= Problem to solve =
Reading the data below, count the lines that carry the string "wiper". Give nothing but the count.

= Data provided =
________

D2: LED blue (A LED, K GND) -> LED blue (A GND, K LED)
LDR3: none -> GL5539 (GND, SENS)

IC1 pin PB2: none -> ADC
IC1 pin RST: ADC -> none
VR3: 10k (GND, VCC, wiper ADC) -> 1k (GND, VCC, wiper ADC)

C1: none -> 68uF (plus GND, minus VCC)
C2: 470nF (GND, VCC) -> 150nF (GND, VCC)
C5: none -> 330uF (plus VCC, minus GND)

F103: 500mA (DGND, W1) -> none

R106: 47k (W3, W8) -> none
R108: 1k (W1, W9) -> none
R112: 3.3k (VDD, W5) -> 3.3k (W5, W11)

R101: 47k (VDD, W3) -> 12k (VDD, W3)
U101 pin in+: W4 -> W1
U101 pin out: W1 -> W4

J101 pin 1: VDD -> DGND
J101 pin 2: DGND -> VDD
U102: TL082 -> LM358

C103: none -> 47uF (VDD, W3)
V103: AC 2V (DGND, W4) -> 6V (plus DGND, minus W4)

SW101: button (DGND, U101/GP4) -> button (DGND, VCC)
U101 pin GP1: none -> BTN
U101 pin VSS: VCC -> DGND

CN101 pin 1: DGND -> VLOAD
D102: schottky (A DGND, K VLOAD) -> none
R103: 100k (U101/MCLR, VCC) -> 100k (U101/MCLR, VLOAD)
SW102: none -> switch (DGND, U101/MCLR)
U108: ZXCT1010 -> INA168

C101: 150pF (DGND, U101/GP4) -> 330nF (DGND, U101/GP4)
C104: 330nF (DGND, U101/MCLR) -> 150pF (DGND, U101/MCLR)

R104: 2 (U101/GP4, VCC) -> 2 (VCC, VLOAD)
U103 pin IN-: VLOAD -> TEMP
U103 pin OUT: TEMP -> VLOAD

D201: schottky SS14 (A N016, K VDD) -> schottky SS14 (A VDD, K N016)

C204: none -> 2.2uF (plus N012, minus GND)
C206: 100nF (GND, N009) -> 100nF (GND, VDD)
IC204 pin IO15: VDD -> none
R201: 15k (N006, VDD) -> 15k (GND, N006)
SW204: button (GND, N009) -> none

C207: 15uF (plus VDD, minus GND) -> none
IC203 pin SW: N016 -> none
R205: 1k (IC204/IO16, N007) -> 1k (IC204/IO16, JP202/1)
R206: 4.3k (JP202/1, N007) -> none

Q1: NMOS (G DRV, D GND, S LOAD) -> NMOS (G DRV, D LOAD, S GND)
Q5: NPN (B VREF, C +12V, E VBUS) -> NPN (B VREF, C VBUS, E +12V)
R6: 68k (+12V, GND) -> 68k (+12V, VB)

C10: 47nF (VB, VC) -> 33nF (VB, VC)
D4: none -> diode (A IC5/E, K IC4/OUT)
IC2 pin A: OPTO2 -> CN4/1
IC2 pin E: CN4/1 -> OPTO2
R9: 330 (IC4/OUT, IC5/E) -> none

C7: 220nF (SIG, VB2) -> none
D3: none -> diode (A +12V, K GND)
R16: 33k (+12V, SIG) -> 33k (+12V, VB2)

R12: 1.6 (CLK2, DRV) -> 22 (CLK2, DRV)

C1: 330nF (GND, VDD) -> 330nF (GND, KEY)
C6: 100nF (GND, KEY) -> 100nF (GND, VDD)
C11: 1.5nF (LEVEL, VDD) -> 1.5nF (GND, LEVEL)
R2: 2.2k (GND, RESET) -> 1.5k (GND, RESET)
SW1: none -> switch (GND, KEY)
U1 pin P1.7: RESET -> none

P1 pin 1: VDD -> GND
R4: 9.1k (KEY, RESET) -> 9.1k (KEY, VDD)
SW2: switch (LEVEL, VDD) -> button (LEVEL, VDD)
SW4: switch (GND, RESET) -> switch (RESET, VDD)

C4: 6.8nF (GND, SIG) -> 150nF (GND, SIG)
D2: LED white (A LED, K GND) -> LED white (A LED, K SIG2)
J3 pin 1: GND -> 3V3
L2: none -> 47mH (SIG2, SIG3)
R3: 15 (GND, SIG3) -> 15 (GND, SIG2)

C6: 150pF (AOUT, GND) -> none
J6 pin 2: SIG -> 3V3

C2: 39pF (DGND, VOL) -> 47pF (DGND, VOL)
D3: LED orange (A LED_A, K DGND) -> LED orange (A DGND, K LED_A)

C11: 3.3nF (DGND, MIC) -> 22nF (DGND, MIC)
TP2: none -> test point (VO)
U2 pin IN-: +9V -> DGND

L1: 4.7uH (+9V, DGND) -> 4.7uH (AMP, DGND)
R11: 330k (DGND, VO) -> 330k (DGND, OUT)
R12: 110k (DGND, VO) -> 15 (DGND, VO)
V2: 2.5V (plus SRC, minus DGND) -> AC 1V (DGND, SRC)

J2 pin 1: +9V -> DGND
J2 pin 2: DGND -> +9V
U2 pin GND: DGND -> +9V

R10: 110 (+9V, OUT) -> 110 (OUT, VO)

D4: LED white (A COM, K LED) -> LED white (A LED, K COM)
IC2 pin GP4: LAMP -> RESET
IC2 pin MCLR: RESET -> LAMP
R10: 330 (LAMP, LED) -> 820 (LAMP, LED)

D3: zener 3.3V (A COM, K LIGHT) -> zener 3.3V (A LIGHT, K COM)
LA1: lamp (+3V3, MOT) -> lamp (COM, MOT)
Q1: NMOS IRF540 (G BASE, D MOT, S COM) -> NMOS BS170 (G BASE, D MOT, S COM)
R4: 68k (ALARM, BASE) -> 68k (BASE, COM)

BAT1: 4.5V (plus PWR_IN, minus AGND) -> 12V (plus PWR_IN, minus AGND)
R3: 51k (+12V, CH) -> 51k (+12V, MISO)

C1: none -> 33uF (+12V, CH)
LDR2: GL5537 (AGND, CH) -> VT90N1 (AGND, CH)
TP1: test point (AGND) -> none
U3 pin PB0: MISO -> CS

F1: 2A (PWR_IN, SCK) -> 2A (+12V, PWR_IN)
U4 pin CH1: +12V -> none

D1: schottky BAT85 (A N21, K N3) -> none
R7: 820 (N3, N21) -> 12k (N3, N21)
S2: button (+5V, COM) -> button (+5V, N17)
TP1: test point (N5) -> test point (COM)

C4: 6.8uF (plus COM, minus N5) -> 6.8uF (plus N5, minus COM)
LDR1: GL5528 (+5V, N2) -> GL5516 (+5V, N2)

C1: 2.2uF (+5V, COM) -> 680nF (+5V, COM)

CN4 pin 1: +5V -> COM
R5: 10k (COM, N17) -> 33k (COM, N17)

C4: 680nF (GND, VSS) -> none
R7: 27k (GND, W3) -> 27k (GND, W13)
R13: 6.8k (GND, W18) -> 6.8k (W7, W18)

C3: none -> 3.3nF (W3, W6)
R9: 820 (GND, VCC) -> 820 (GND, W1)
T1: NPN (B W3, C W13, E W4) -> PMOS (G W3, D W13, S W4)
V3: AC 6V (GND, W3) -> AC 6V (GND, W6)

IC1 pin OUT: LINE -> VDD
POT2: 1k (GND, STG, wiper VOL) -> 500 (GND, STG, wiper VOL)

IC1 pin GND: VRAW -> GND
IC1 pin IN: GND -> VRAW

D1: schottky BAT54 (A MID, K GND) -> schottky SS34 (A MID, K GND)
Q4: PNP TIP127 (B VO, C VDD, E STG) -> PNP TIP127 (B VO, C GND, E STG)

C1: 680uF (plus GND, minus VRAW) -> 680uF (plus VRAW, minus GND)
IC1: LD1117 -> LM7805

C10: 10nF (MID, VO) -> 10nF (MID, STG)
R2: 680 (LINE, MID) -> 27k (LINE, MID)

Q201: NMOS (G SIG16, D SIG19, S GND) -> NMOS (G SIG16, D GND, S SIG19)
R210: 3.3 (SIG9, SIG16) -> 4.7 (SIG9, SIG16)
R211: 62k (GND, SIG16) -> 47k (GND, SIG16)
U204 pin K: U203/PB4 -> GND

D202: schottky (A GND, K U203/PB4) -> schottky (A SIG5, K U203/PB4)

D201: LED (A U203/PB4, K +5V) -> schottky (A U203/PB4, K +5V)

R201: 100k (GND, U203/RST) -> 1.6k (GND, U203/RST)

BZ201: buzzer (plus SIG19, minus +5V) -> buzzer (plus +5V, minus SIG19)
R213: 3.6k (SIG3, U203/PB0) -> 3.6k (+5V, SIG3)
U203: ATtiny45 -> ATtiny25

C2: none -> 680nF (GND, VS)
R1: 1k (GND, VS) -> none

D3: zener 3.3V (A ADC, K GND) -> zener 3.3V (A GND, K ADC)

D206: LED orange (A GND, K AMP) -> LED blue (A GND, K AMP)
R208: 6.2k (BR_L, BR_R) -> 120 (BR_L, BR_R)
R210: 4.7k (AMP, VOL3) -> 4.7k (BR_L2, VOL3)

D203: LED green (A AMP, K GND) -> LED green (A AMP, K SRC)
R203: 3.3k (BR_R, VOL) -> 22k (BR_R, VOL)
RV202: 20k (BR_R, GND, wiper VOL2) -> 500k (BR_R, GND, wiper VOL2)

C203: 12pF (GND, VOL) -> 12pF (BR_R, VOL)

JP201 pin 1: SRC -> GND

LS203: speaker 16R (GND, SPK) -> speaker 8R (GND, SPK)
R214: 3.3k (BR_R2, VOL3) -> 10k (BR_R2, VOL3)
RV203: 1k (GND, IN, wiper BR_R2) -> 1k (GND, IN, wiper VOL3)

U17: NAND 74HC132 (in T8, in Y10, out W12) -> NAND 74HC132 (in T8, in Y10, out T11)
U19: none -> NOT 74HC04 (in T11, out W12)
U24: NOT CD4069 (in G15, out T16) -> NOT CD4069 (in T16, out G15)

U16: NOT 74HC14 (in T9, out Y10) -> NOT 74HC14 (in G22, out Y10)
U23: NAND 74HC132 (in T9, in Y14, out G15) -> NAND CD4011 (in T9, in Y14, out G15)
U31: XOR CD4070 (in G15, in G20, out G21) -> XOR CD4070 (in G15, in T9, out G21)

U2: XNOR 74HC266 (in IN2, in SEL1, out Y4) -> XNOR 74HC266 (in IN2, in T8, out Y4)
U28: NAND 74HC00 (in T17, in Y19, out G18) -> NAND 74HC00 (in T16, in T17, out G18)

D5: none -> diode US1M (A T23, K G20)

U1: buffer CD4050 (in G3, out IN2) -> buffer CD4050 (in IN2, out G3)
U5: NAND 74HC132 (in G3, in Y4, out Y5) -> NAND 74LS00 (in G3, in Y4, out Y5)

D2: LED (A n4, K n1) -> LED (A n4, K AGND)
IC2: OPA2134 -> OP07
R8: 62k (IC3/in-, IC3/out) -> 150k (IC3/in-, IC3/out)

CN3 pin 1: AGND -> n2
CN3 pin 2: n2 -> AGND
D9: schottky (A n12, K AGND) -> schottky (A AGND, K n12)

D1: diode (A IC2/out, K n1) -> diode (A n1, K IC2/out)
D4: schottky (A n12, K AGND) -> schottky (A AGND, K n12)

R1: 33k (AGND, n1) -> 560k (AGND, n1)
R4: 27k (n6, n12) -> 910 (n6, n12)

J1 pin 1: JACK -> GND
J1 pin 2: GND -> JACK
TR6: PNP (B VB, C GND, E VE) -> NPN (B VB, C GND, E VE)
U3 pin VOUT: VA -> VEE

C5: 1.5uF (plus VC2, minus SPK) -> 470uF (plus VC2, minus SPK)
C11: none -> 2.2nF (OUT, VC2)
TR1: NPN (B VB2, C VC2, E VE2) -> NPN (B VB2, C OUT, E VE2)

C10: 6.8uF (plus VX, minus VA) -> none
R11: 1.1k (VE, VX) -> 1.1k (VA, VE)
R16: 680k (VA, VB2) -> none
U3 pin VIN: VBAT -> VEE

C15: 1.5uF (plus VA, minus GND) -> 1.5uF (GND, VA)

________

= Expected output =
4